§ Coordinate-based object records
◇ ◇ ◇ ◇ ◇ ◇ ◇
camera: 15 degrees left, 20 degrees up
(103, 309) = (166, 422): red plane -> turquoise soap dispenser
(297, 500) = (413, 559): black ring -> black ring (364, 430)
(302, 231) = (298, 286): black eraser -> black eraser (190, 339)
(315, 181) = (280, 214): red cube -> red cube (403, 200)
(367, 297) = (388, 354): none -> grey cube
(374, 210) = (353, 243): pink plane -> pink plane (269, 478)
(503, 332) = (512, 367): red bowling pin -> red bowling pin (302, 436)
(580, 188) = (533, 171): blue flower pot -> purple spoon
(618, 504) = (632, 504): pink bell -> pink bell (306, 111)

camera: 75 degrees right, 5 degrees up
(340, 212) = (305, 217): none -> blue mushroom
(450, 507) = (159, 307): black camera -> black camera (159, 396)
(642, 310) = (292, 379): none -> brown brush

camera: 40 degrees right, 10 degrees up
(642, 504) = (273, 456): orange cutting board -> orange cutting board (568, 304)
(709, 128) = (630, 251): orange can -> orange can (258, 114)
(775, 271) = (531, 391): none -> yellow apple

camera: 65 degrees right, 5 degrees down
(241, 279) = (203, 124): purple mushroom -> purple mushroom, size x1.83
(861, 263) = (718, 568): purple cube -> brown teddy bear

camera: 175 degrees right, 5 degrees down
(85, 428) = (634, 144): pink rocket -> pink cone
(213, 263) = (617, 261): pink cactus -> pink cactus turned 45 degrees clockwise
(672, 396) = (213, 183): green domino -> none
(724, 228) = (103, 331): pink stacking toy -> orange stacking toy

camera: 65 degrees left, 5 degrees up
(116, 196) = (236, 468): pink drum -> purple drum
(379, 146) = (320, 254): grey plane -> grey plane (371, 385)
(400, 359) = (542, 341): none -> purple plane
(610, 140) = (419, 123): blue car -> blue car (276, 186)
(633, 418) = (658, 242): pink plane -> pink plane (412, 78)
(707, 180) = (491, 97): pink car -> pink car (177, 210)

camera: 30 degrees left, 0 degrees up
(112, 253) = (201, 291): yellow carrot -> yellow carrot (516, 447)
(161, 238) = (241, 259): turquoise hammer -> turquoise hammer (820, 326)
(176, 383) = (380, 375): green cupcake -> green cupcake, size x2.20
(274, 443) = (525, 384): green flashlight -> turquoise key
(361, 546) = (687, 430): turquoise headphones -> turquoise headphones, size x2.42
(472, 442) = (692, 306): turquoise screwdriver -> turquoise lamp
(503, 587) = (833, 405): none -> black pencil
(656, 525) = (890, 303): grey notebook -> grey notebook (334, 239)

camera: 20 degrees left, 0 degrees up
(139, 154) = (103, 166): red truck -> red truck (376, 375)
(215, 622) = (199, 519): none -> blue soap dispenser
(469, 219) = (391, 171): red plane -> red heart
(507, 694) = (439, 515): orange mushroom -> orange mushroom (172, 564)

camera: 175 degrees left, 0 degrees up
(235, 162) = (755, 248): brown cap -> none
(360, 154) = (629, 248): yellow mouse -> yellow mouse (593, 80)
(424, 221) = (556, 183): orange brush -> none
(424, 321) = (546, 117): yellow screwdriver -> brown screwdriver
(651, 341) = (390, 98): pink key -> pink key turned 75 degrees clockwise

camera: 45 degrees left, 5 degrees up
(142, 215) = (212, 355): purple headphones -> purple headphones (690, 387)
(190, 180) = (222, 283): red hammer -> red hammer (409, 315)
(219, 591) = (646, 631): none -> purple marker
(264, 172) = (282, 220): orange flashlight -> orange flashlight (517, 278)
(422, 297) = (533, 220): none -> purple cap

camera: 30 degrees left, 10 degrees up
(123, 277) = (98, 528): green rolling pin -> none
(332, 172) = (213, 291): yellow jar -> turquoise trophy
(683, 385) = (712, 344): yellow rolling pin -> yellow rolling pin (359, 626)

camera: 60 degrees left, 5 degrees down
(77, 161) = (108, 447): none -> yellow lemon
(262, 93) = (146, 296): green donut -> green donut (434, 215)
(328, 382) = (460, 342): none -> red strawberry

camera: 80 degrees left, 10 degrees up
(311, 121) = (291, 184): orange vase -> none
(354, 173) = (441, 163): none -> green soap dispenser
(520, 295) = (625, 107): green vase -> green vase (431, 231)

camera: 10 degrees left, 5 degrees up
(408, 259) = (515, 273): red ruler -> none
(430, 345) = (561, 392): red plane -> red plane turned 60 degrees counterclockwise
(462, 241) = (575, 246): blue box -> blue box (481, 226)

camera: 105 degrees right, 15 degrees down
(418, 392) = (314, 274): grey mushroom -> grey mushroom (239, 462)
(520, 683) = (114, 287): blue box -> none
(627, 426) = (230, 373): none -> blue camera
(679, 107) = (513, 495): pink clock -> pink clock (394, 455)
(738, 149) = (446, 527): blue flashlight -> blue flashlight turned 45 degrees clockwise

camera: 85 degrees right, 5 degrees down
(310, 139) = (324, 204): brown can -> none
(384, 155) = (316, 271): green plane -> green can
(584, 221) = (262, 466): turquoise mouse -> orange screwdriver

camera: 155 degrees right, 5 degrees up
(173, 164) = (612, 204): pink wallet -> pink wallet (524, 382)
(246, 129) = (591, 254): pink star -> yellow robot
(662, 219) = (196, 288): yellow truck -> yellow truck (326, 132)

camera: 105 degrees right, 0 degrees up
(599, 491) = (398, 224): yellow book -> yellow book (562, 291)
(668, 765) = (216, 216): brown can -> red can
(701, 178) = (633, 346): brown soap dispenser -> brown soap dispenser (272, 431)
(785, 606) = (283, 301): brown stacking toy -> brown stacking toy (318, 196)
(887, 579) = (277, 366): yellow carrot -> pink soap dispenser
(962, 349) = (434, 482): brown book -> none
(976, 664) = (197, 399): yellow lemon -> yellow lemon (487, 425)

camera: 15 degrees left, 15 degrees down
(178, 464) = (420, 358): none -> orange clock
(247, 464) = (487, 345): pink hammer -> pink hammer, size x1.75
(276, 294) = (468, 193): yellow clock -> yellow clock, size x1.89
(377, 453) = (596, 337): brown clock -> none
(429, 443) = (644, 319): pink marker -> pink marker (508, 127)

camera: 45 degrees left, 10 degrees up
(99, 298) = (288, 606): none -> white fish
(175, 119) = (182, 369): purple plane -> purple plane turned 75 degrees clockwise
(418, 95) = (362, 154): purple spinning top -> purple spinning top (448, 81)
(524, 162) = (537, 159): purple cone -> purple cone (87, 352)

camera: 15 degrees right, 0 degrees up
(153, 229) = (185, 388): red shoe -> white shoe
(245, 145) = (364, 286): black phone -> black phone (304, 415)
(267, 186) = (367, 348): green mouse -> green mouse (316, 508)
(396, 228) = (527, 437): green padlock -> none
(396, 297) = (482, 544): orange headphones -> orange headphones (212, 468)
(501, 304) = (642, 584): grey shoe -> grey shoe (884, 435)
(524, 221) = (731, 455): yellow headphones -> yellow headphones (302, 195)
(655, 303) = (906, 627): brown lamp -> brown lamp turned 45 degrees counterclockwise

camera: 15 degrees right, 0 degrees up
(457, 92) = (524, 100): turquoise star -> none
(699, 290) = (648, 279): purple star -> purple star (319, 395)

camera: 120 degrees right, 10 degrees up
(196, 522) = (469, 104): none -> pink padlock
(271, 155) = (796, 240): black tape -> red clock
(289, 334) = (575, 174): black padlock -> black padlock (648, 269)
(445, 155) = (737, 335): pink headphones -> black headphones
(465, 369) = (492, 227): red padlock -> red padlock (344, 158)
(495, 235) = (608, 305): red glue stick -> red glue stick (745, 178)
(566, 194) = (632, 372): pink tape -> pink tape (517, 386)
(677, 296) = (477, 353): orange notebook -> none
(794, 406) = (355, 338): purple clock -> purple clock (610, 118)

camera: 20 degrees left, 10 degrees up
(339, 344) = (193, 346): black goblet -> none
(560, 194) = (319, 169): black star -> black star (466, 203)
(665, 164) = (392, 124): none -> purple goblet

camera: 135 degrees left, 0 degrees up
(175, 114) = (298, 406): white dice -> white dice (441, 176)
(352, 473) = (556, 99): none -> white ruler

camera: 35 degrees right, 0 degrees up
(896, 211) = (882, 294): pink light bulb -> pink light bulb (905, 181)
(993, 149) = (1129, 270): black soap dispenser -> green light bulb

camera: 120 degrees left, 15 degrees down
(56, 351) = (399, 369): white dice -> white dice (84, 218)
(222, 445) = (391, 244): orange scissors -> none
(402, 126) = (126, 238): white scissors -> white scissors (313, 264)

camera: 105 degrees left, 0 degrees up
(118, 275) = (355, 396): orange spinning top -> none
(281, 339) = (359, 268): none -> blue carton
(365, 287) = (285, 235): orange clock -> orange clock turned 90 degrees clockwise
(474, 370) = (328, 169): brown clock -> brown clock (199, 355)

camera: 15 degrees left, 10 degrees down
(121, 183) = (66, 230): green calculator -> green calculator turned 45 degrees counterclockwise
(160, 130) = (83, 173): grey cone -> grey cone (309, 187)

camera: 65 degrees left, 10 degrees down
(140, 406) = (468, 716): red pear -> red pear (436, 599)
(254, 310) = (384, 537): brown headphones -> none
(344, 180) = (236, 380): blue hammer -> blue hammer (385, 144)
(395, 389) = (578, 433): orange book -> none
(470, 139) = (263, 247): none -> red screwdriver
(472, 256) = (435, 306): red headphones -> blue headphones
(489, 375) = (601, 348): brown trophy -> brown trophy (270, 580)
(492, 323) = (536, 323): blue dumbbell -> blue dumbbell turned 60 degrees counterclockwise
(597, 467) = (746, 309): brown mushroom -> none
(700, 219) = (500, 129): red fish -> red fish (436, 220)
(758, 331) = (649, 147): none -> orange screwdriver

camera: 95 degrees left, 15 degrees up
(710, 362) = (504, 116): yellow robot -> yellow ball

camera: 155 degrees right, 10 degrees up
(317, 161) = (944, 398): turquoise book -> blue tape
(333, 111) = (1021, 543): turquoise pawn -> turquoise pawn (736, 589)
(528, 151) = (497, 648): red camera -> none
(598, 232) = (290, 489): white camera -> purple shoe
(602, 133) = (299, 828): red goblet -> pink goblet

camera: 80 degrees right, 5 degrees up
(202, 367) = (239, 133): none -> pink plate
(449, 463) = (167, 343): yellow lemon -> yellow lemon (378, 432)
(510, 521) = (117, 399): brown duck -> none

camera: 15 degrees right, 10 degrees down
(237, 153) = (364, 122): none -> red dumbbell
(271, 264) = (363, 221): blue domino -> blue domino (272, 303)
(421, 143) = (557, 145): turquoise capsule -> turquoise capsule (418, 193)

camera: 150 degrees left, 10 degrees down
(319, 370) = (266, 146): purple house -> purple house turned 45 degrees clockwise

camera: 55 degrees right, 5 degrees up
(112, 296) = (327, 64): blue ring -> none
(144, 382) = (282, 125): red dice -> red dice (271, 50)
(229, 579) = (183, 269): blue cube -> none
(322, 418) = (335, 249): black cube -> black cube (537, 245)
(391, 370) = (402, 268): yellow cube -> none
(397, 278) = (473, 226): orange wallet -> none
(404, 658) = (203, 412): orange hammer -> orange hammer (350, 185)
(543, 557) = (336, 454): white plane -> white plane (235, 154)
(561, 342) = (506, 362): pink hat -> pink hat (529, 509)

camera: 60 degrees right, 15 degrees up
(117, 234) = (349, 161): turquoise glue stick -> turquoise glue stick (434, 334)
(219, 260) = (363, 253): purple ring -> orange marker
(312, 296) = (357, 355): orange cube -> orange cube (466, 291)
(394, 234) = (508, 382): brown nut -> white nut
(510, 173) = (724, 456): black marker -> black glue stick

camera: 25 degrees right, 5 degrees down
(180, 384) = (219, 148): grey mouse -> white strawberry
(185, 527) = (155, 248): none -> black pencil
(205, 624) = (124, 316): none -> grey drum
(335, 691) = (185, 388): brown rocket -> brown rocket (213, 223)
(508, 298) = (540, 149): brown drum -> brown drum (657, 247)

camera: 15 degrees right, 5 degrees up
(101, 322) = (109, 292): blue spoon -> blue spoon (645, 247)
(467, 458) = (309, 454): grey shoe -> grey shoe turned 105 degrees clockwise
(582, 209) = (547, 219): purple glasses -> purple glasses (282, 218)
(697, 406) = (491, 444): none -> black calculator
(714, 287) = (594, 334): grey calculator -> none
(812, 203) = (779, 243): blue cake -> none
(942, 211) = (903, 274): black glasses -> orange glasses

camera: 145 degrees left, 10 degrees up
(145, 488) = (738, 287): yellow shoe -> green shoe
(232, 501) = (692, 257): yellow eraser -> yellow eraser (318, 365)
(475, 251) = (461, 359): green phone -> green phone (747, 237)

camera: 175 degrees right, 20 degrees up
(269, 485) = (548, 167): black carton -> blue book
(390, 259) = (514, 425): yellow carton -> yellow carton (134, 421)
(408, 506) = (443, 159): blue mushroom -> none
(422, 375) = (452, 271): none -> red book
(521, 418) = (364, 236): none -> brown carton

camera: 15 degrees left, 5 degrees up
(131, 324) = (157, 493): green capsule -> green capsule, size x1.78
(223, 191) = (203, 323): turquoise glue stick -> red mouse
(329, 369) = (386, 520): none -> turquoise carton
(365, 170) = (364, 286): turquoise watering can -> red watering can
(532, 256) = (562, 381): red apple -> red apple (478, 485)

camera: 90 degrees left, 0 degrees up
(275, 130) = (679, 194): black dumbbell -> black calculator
◇ ◇ ◇ ◇ ◇ ◇ ◇
§ Exercise prompt
Retype exactly, and only, the lines above from the one where "(397, 278) = (473, 226): orange" occurs up to and including the one where "(510, 173) = (724, 456): black" occurs.

§ Result below
(397, 278) = (473, 226): orange wallet -> none
(404, 658) = (203, 412): orange hammer -> orange hammer (350, 185)
(543, 557) = (336, 454): white plane -> white plane (235, 154)
(561, 342) = (506, 362): pink hat -> pink hat (529, 509)

camera: 60 degrees right, 15 degrees up
(117, 234) = (349, 161): turquoise glue stick -> turquoise glue stick (434, 334)
(219, 260) = (363, 253): purple ring -> orange marker
(312, 296) = (357, 355): orange cube -> orange cube (466, 291)
(394, 234) = (508, 382): brown nut -> white nut
(510, 173) = (724, 456): black marker -> black glue stick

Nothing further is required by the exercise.